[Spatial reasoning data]
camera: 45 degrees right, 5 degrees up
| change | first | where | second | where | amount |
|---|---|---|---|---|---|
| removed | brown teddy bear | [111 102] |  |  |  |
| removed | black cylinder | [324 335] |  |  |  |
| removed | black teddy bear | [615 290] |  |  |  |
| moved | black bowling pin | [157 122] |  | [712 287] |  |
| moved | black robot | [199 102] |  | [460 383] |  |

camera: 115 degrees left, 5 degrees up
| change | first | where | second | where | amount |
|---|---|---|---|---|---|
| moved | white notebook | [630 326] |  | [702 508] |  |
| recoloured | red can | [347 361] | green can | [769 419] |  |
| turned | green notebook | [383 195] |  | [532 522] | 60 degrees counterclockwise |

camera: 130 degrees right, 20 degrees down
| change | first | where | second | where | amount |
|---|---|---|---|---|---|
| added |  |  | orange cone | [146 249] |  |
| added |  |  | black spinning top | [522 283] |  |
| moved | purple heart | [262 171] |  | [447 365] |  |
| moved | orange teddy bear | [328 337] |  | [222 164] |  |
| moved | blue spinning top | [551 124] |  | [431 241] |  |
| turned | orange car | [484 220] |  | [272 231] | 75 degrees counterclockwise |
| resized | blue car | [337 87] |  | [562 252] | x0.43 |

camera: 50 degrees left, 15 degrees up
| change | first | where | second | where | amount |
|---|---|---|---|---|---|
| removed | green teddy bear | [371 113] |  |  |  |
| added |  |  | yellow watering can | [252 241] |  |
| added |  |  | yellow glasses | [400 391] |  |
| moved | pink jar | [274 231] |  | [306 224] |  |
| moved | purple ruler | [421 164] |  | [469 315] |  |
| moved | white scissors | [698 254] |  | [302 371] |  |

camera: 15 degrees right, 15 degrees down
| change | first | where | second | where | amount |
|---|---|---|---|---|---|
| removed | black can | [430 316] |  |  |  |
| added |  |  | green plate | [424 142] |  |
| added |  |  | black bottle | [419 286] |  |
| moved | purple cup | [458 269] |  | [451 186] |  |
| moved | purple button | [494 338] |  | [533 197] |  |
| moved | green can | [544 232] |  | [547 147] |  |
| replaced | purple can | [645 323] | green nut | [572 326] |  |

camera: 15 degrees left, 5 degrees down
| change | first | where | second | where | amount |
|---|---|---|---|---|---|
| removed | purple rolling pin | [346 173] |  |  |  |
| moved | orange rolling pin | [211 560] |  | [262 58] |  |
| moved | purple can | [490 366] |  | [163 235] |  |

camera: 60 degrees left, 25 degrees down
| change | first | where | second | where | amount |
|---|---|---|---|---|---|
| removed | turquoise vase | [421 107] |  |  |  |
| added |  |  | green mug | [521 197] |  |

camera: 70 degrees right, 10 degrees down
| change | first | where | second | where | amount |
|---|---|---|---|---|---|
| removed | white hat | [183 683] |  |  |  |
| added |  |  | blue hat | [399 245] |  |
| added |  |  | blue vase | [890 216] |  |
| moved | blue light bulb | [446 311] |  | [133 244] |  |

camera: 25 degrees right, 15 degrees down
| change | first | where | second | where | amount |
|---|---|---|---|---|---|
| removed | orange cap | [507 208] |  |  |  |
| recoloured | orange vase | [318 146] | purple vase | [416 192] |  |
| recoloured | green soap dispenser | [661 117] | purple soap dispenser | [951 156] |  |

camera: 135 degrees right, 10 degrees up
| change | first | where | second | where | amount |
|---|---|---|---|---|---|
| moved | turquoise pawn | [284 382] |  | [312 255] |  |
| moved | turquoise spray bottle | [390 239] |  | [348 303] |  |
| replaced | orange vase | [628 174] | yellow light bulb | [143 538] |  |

*WHAT YOU SHOULD DO*:
Give a word-for-word restatement of every record.

*EXERCISE ANSWER*:
camera: 45 degrees right, 5 degrees up
| change | first | where | second | where | amount |
|---|---|---|---|---|---|
| removed | brown teddy bear | [111 102] |  |  |  |
| removed | black cylinder | [324 335] |  |  |  |
| removed | black teddy bear | [615 290] |  |  |  |
| moved | black bowling pin | [157 122] |  | [712 287] |  |
| moved | black robot | [199 102] |  | [460 383] |  |

camera: 115 degrees left, 5 degrees up
| change | first | where | second | where | amount |
|---|---|---|---|---|---|
| moved | white notebook | [630 326] |  | [702 508] |  |
| recoloured | red can | [347 361] | green can | [769 419] |  |
| turned | green notebook | [383 195] |  | [532 522] | 60 degrees counterclockwise |

camera: 130 degrees right, 20 degrees down
| change | first | where | second | where | amount |
|---|---|---|---|---|---|
| added |  |  | orange cone | [146 249] |  |
| added |  |  | black spinning top | [522 283] |  |
| moved | purple heart | [262 171] |  | [447 365] |  |
| moved | orange teddy bear | [328 337] |  | [222 164] |  |
| moved | blue spinning top | [551 124] |  | [431 241] |  |
| turned | orange car | [484 220] |  | [272 231] | 75 degrees counterclockwise |
| resized | blue car | [337 87] |  | [562 252] | x0.43 |

camera: 50 degrees left, 15 degrees up
| change | first | where | second | where | amount |
|---|---|---|---|---|---|
| removed | green teddy bear | [371 113] |  |  |  |
| added |  |  | yellow watering can | [252 241] |  |
| added |  |  | yellow glasses | [400 391] |  |
| moved | pink jar | [274 231] |  | [306 224] |  |
| moved | purple ruler | [421 164] |  | [469 315] |  |
| moved | white scissors | [698 254] |  | [302 371] |  |

camera: 15 degrees right, 15 degrees down
| change | first | where | second | where | amount |
|---|---|---|---|---|---|
| removed | black can | [430 316] |  |  |  |
| added |  |  | green plate | [424 142] |  |
| added |  |  | black bottle | [419 286] |  |
| moved | purple cup | [458 269] |  | [451 186] |  |
| moved | purple button | [494 338] |  | [533 197] |  |
| moved | green can | [544 232] |  | [547 147] |  |
| replaced | purple can | [645 323] | green nut | [572 326] |  |

camera: 15 degrees left, 5 degrees down
| change | first | where | second | where | amount |
|---|---|---|---|---|---|
| removed | purple rolling pin | [346 173] |  |  |  |
| moved | orange rolling pin | [211 560] |  | [262 58] |  |
| moved | purple can | [490 366] |  | [163 235] |  |

camera: 60 degrees left, 25 degrees down
| change | first | where | second | where | amount |
|---|---|---|---|---|---|
| removed | turquoise vase | [421 107] |  |  |  |
| added |  |  | green mug | [521 197] |  |

camera: 70 degrees right, 10 degrees down
| change | first | where | second | where | amount |
|---|---|---|---|---|---|
| removed | white hat | [183 683] |  |  |  |
| added |  |  | blue hat | [399 245] |  |
| added |  |  | blue vase | [890 216] |  |
| moved | blue light bulb | [446 311] |  | [133 244] |  |

camera: 25 degrees right, 15 degrees down
| change | first | where | second | where | amount |
|---|---|---|---|---|---|
| removed | orange cap | [507 208] |  |  |  |
| recoloured | orange vase | [318 146] | purple vase | [416 192] |  |
| recoloured | green soap dispenser | [661 117] | purple soap dispenser | [951 156] |  |

camera: 135 degrees right, 10 degrees up
| change | first | where | second | where | amount |
|---|---|---|---|---|---|
| moved | turquoise pawn | [284 382] |  | [312 255] |  |
| moved | turquoise spray bottle | [390 239] |  | [348 303] |  |
| replaced | orange vase | [628 174] | yellow light bulb | [143 538] |  |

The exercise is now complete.